━━ Exercise material

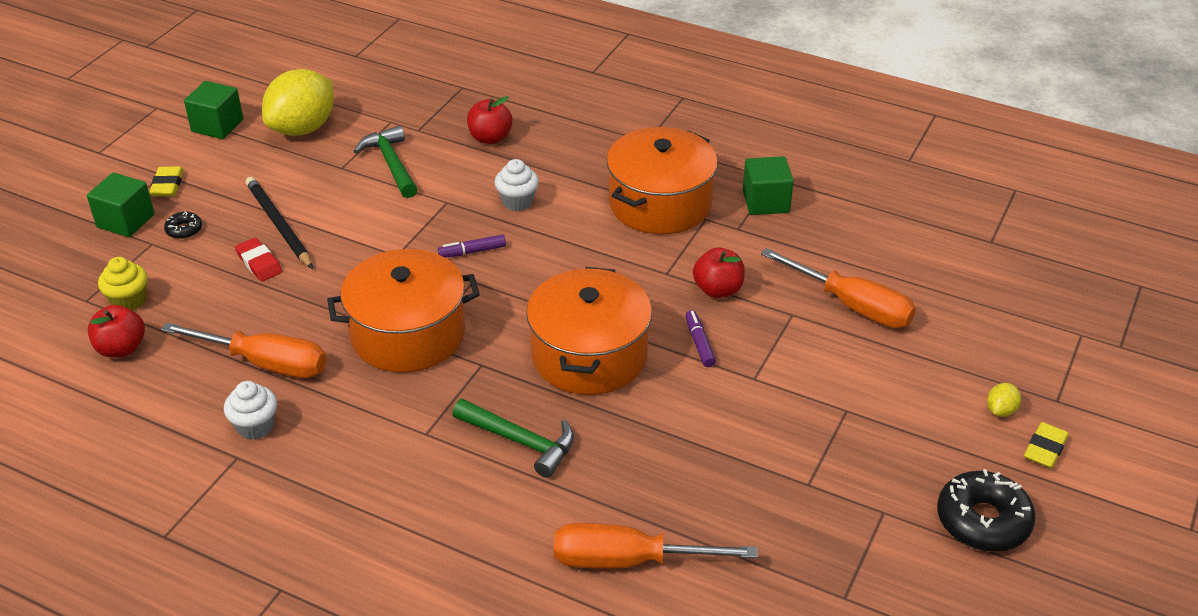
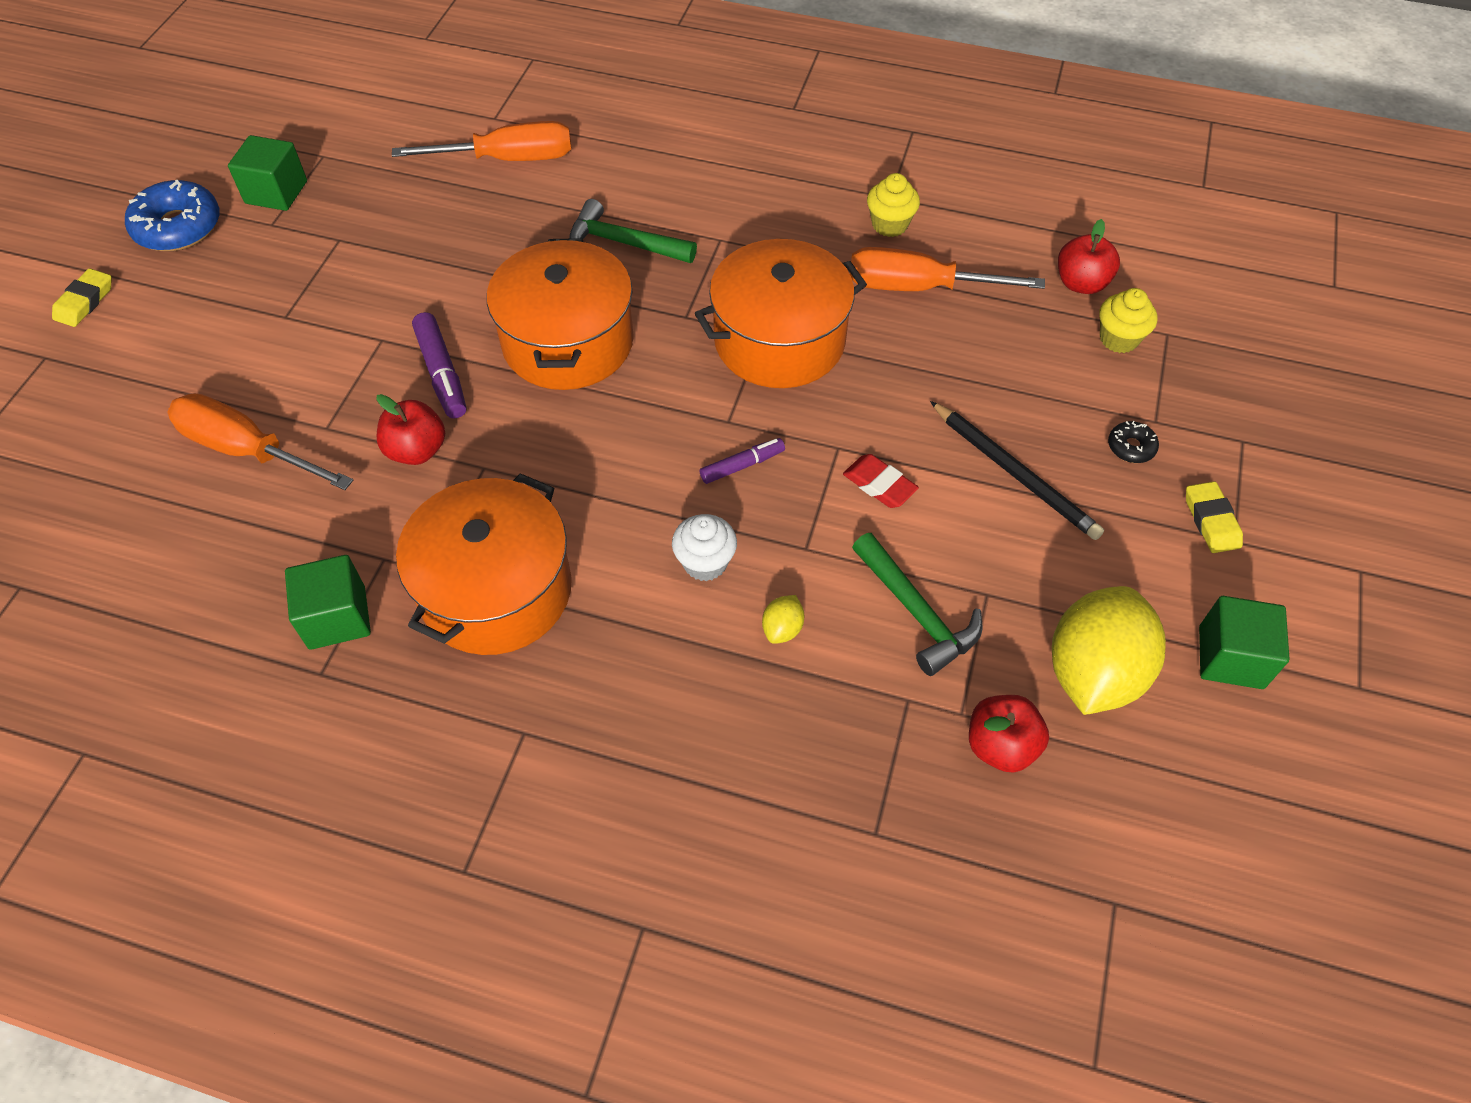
camera: 170 degrees right, 15 degrees up
green cube [87,172,154,237] -> green cube moved to [228,135,307,211]
white cupcake [224,381,277,440] -> yellow cupcake [867,173,920,237]
red eraser [235,238,282,281] -> red eraser moved to [843,454,919,508]
red apple [467,96,513,144] -> red apple moved to [969,695,1049,773]
purple marker [685,310,716,367] -> purple marker [412,312,466,418], size x1.54
black donut [937,469,1036,552] -> blue donut [125,180,220,251]
yellow lemon [987,383,1021,417] -> yellow lemon moved to [762,595,804,644]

━━━━

Once the lines above that include "yellow" are counted, report the number and nothing else.

2